■ **Problem requirements**
Pull out every line in the items that contains the string "kern".

Start Excerpted data

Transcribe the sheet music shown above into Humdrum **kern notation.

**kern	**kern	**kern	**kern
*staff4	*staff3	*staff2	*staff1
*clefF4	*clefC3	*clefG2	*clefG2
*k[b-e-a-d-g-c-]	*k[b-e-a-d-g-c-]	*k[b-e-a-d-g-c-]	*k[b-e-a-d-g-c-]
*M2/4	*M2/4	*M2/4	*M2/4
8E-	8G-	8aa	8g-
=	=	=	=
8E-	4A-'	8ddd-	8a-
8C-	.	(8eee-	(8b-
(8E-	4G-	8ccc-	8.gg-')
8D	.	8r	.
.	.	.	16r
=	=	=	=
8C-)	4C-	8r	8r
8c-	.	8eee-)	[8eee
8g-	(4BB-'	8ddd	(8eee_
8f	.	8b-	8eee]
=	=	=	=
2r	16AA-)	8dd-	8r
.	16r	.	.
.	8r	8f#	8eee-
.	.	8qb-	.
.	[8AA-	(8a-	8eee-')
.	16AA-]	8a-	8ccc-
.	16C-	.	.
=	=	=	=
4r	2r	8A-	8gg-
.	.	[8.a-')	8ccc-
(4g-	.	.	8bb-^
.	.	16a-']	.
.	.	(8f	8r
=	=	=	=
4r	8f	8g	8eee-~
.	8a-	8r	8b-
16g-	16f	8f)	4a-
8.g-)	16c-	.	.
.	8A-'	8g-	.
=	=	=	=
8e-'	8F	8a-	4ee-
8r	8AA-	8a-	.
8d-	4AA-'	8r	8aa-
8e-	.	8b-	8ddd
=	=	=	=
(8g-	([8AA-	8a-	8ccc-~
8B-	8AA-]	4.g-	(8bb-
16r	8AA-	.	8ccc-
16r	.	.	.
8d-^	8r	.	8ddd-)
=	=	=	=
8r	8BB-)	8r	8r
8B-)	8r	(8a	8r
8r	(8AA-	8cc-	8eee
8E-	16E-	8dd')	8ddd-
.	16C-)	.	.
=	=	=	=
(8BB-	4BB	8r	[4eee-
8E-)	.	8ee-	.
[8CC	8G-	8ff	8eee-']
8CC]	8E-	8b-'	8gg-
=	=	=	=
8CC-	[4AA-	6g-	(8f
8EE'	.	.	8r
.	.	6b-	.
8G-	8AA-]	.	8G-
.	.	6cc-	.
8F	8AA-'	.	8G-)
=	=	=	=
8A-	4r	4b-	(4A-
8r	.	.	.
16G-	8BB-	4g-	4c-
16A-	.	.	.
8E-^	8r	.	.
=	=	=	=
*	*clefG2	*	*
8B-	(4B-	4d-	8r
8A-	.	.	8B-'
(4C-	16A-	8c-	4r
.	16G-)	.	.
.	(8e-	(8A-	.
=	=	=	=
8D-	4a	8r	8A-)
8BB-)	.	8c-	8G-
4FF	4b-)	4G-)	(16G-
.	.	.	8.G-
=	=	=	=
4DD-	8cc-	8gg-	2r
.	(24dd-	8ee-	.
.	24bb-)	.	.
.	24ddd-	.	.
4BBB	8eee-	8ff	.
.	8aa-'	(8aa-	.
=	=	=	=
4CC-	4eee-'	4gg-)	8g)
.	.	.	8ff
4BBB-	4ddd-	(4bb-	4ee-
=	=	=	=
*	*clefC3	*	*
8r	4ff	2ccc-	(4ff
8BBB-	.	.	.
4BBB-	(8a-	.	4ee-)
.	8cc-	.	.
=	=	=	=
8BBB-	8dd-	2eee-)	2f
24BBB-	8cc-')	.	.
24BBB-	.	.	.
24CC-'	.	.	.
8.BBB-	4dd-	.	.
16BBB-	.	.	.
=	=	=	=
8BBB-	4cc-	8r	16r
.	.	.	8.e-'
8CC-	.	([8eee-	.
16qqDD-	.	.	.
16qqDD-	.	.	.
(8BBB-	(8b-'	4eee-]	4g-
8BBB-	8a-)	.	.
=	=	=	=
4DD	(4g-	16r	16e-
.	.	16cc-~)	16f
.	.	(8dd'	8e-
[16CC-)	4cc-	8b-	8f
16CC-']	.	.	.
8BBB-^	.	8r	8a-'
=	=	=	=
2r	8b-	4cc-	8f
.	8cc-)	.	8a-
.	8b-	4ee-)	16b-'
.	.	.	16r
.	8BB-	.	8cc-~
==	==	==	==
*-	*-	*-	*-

End Excerpted data

■ **Complete answer**
Transcribe the sheet music shown above into Humdrum **kern notation.
**kern	**kern	**kern	**kern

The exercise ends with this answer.